__What the task asks__
Reproduce the records word for word, apart from the images they contain.

---- Data under study

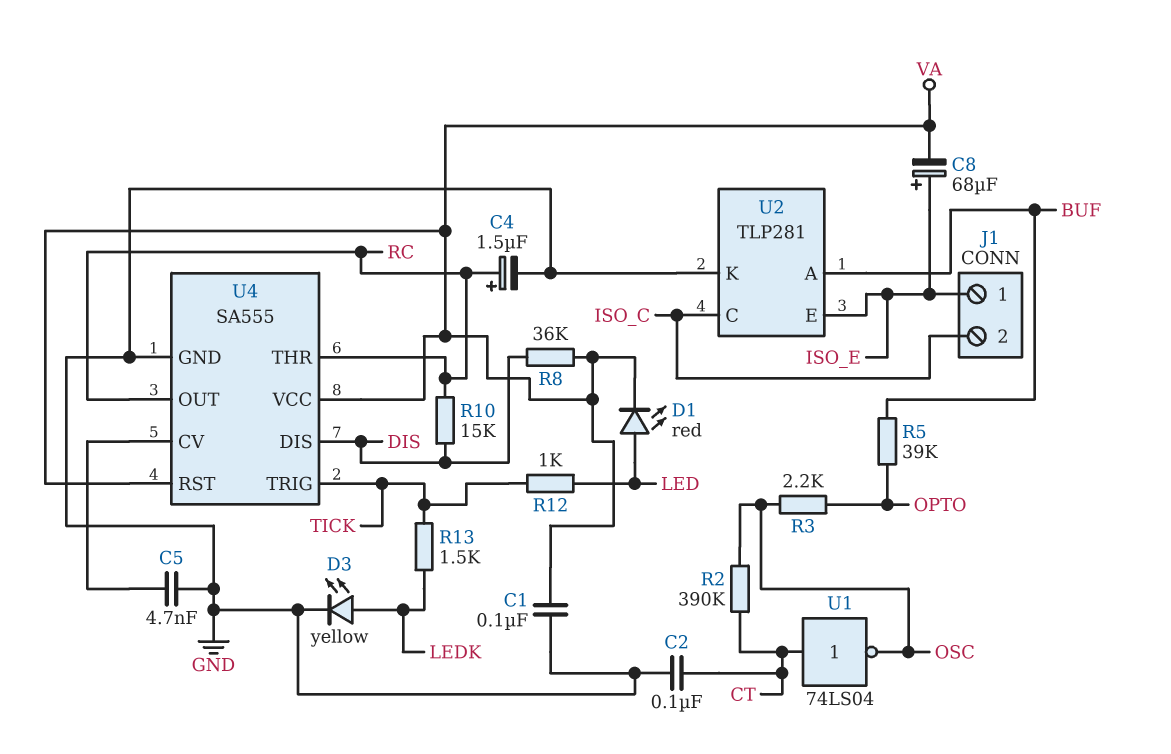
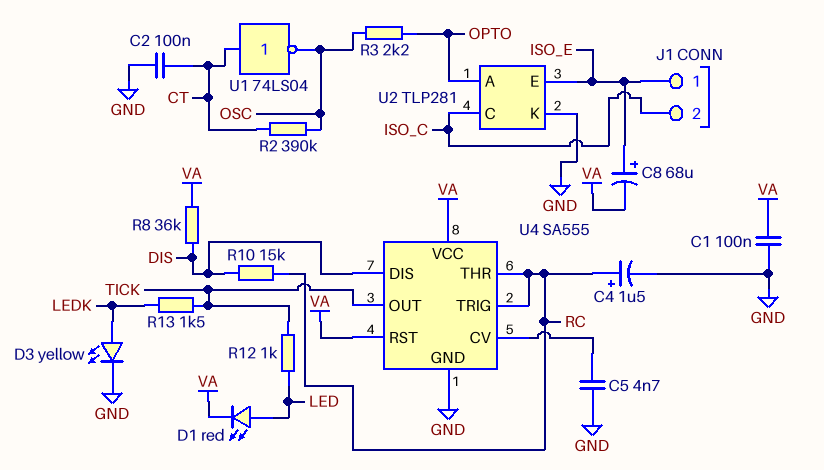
R5: 39k (BUF, OPTO) -> none
U2 pin A: BUF -> OPTO
U4 pin OUT: RC -> TICK
U4 pin TRIG: TICK -> RC

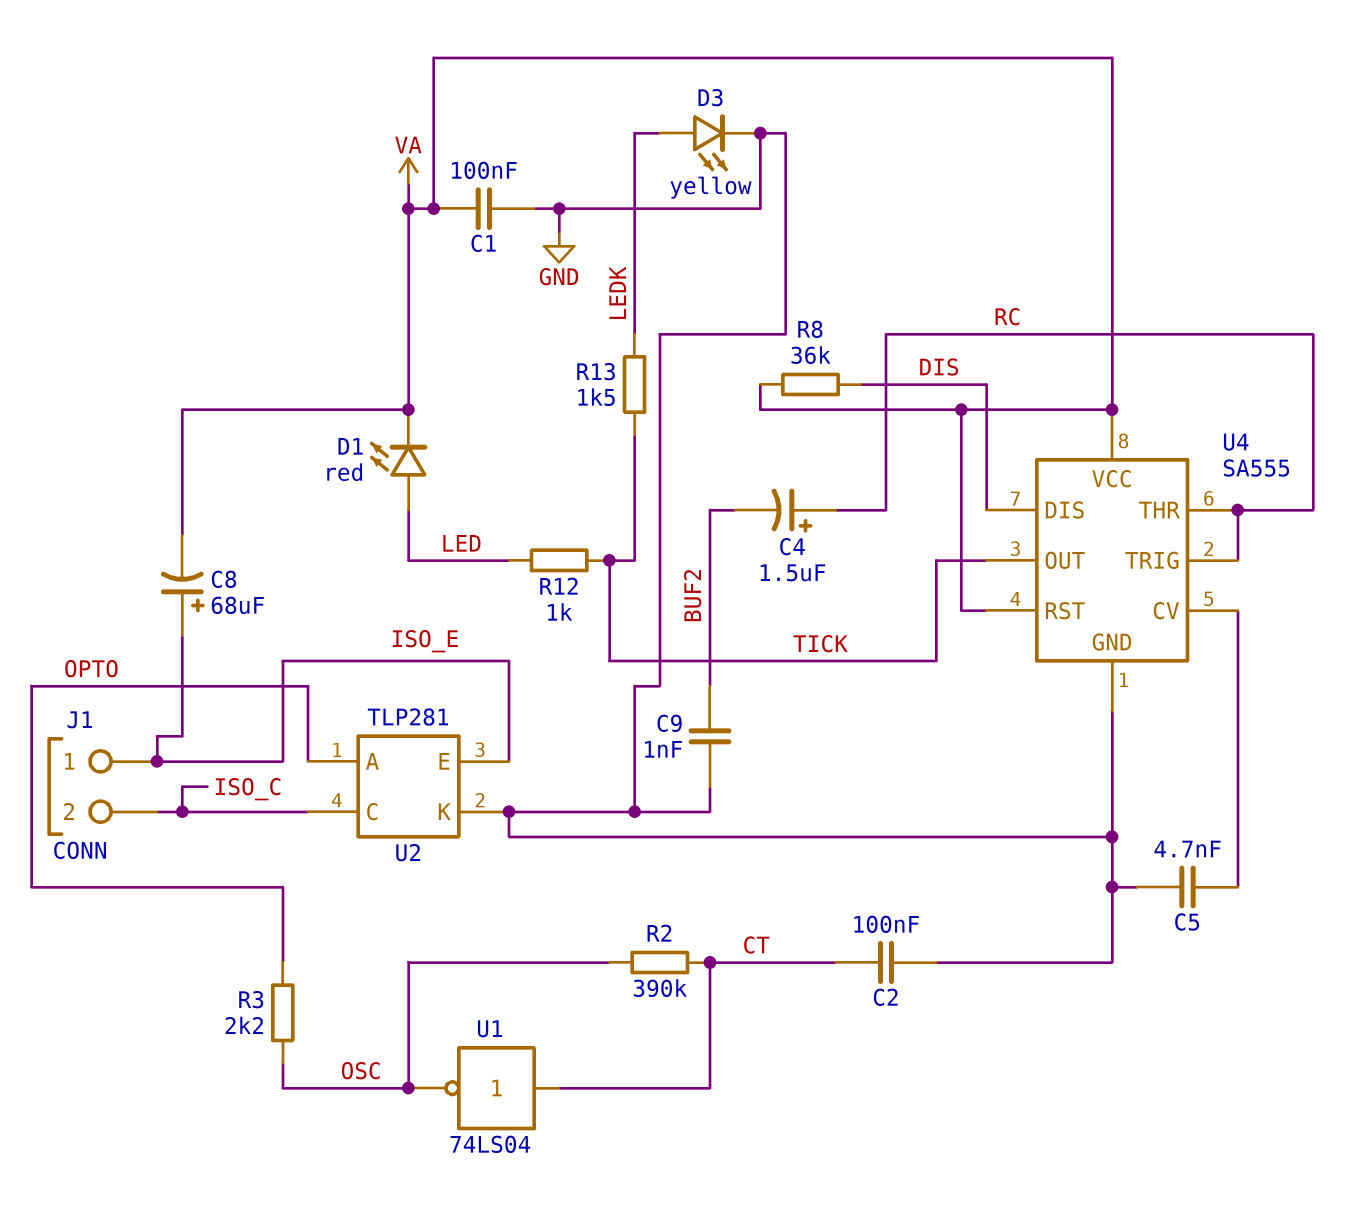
C4: 1.5uF (plus RC, minus GND) -> 1.5uF (plus RC, minus BUF2)
C9: none -> 1nF (BUF2, GND)
R10: 15k (DIS, RC) -> none

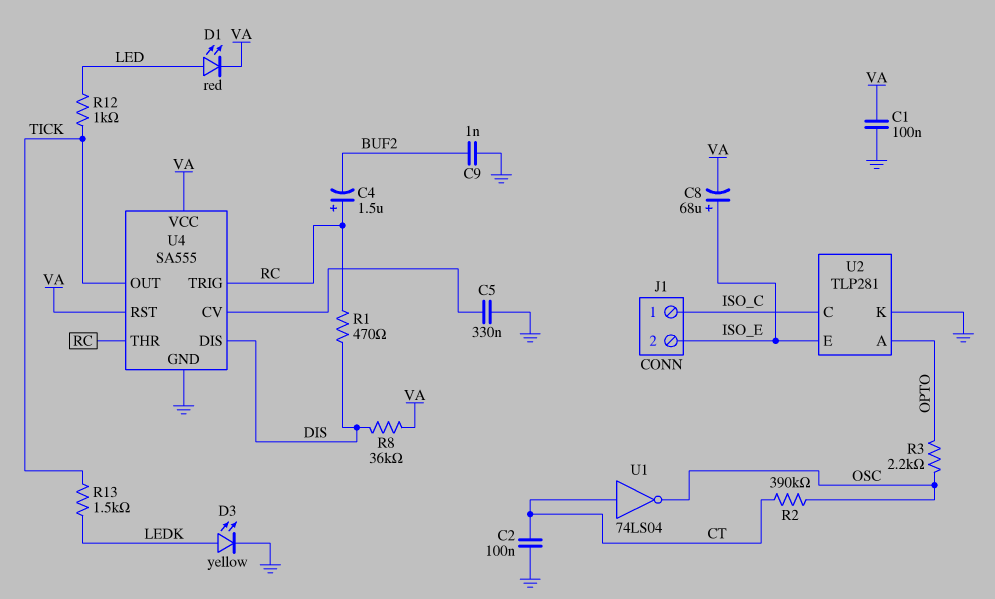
C5: 4.7nF (GND, U4/CV) -> 330nF (GND, U4/CV)
J1 pin 1: ISO_E -> ISO_C
J1 pin 2: ISO_C -> ISO_E
R1: none -> 470 (DIS, RC)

--------

__Solution to the problem__
R5: 39k (BUF, OPTO) -> none
U2 pin A: BUF -> OPTO
U4 pin OUT: RC -> TICK
U4 pin TRIG: TICK -> RC

C4: 1.5uF (plus RC, minus GND) -> 1.5uF (plus RC, minus BUF2)
C9: none -> 1nF (BUF2, GND)
R10: 15k (DIS, RC) -> none

C5: 4.7nF (GND, U4/CV) -> 330nF (GND, U4/CV)
J1 pin 1: ISO_E -> ISO_C
J1 pin 2: ISO_C -> ISO_E
R1: none -> 470 (DIS, RC)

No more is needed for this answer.